| Your goal |
Write out exactly the lines from the one containing "J1 pin 2: BAT -> 0V" through the last line of the records below, including both.

| Source records |
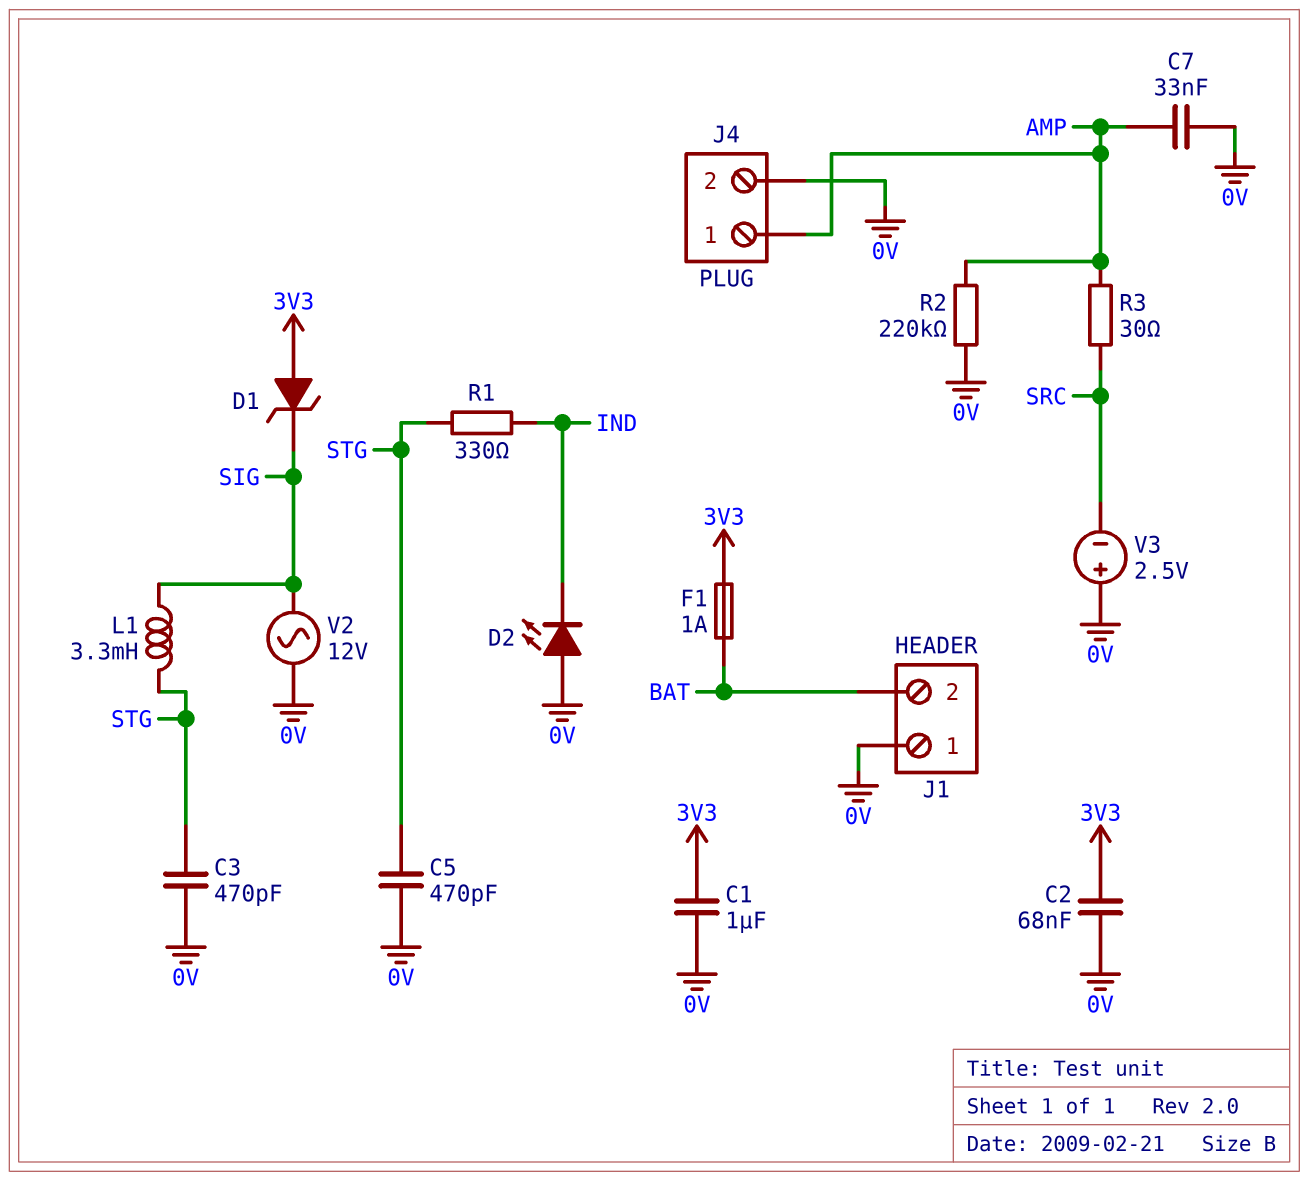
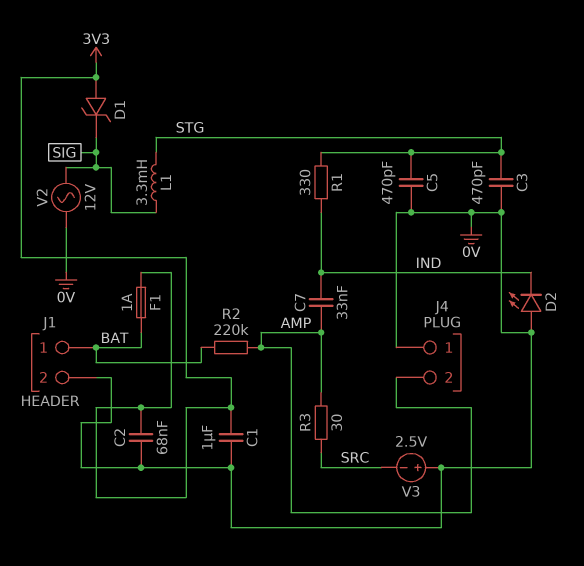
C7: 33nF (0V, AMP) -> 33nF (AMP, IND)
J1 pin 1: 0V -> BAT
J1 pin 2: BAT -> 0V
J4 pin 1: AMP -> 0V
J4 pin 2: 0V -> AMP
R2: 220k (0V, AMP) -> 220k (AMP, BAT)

| Your solution |
J1 pin 2: BAT -> 0V
J4 pin 1: AMP -> 0V
J4 pin 2: 0V -> AMP
R2: 220k (0V, AMP) -> 220k (AMP, BAT)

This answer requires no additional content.